● EXERCISE DETAILS: Leave out all lines before the one containing "orange key [377,178,459,214] -> none", and copy that line and all the rest below it exactly.

(Beginning of RECORDED INFORMATION)

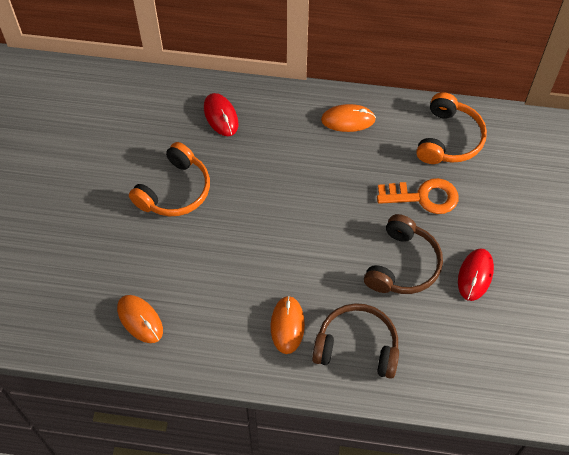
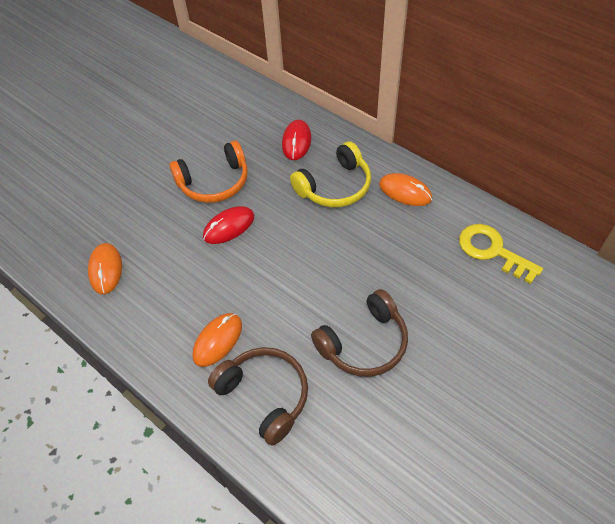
camera: 35 degrees right, 5 degrees down
orange key [377,178,459,214] -> none
orange headphones [416,92,487,164] -> yellow key [459,224,543,284]
red mouse [458,248,494,301] -> red mouse moved to [203,206,254,244]
none -> yellow headphones [290,141,371,207]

(End of RECORDED INFORMATION)

● TASK SOLUTION:
orange key [377,178,459,214] -> none
orange headphones [416,92,487,164] -> yellow key [459,224,543,284]
red mouse [458,248,494,301] -> red mouse moved to [203,206,254,244]
none -> yellow headphones [290,141,371,207]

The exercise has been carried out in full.